**To do**: Gather every line of the data below that contains the string "time", matching case exactly.

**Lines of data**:
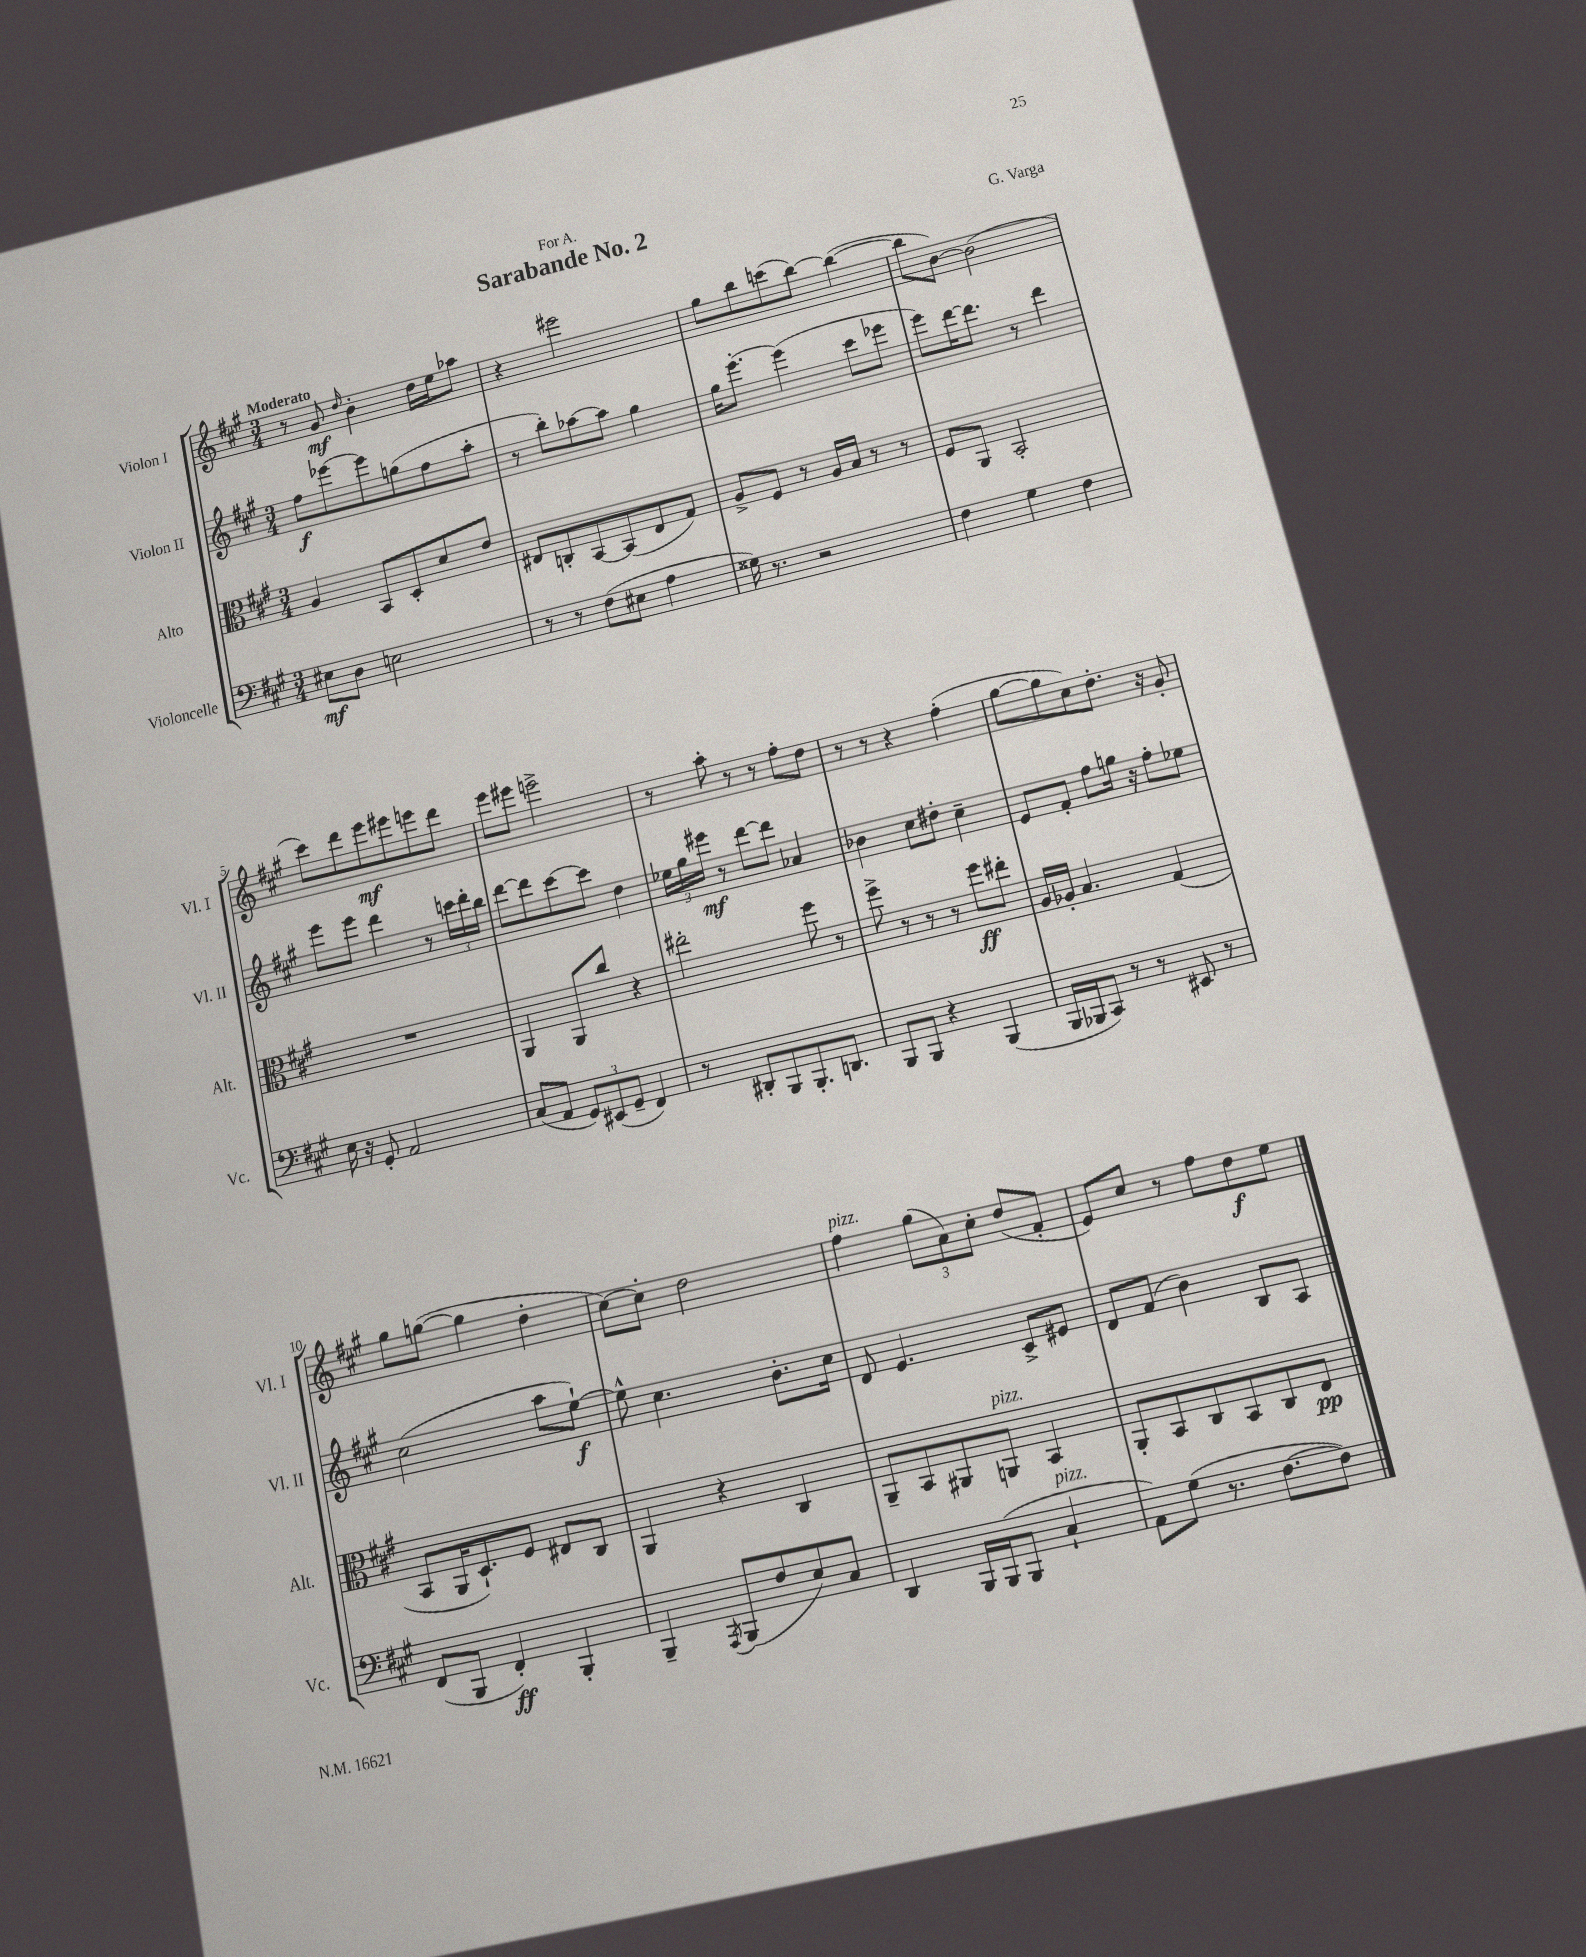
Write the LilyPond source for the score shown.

\header { title = "Sarabande No. 2" composer = "G. Varga" dedication = "For A." }
<<
\new StaffGroup <<
\new Staff = "s0" \with { instrumentName = "Violon I" shortInstrumentName = "Vl. I" } {
    \clef treble \key a \major \numericTimeSignature \time 3/4 \tempo "Moderato"
    r8 gis'8\mf \grace { d''16 } b'4-. d''16 e''16 aes''8 |
    r4 eis'''2 |
    gis''8 b''8 c'''8( b''8~) b''4~( |
    b''8 b'8~) b'2( |
    cis'''8) d'''8 e'''8\mf eis'''8 e'''8 d'''8 |
    e'''8 eis'''8 e'''2-> |
    r8 a''8-. r8 r8 fis''8-. d''8 |
    r8 r8 r4 fis''4-.( |
    gis''8~ gis''8 cis''8) d''8.-. r16 gis'8-. |
    gis''8 g''8~( g''4 d''4-. |
    cis''8~) cis''8-. d''2 |
    fis''4^\markup { \italic "pizz." } \tuplet 3/2 { gis''8( a'8) cis''8-. } d''8( fis'8-. |
    e'8) cis''8 r8 fis''8 d''8\f e''8 \bar "|." |
}
\new Staff = "s1" \with { instrumentName = "Violon II" shortInstrumentName = "Vl. II" } {
    \clef treble \key a \major \numericTimeSignature \time 3/4
    fis''8\f ees'''8~ ees'''8 g''8( fis''8 a''8-. |
    r8 b''8-.) aes''8~ aes''8 gis''4 |
    gis''16 e'''8.~-. e'''4( cis'''8 ees'''8 |
    e'''8) d'''16~ d'''8. r8 d'''4 |
    e'''8 e'''8 d'''4 r8 \tuplet 3/2 { c'''16 d'''16-. b''16 } |
    d'''8~ d'''8 cis'''8~ cis'''8 d''4 |
    \tuplet 3/2 { ees''16 gis''16 eis'''16\mf } r8 d'''8~ d'''8 aes'4 |
    bes'4 cis''8 dis''8-. cis''4-- |
    e'8 fis'8-. fis''8 g''16 r16 fis''8-. ees''8 |
    cis''2( a''8 e''8~-!\f) |
    e''8-^ cis''4. b'8.-. cis''16 |
    d'8 e'4. cis'8-> eis'8 |
    d'8 fis'8( b'4) b8 a8 \bar "|." |
}
\new Staff = "s2" \with { instrumentName = "Alto" shortInstrumentName = "Alt." } {
    \clef alto \key a \major \numericTimeSignature \time 3/4
    a4 b,8 d8-. d'8 e'8 |
    eis8 c8-. b,8~ b,8( eis8 gis8) |
    a8-> fis8 r8 a16 b16 r8 r8 |
    fis8 a,8 b,2-. |
    R2. |
    a,4 a,8 cis''8 r4 |
    eis''2-. fis''8 r8 |
    fis''8-> r8 r8 r8 fis''8\ff eis''8-. |
    a16 aes16-. b4. gis4( |
    b,8 a,16 d8.-!) fis8 eis8 cis8 |
    a,4 r4 cis4 |
    a,8-- b,8 ais,8 a,8^\markup { \italic "pizz." } b,4 |
    a,8-. b,8 cis8 b,8 cis8 e8\pp \bar "|." |
}
\new Staff = "s3" \with { instrumentName = "Violoncelle" shortInstrumentName = "Vc." } {
    \clef bass \key a \major \numericTimeSignature \time 3/4
    eis8\mf d8 e2 |
    r8 r8 fis8( eis8 a4 |
    gisis16) r8. r2 |
    fis4 gis4 fis4 |
    e16 r16 gis,8-. a,2 |
    cis8( a,8 \tuplet 3/2 { gis,8) eis,8( gis,8-- } fis,4) |
    r8 dis,8-. b,,8 b,,8.-. d,8. |
    b,,8 b,,8 r4 b,,4( |
    b,,16 bes,,16 cis,8) r8 r8 eis,8 r8 |
    fis,8( b,,8 fis,4-.\ff) b,,4-. |
    b,,4-- \acciaccatura { a,,8 } b,,8( fis8 e8) cis8 |
    d,4 b,,16 b,,16( b,,8 cis4-!^\markup { \italic "pizz." } |
    a,8) gis8( r8. fis8.~ fis8) \bar "|." |
}
>>
>>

**Complete output**:
    \clef treble \key a \major \numericTimeSignature \time 3/4 \tempo "Moderato"
    \clef treble \key a \major \numericTimeSignature \time 3/4
    \clef alto \key a \major \numericTimeSignature \time 3/4
    \clef bass \key a \major \numericTimeSignature \time 3/4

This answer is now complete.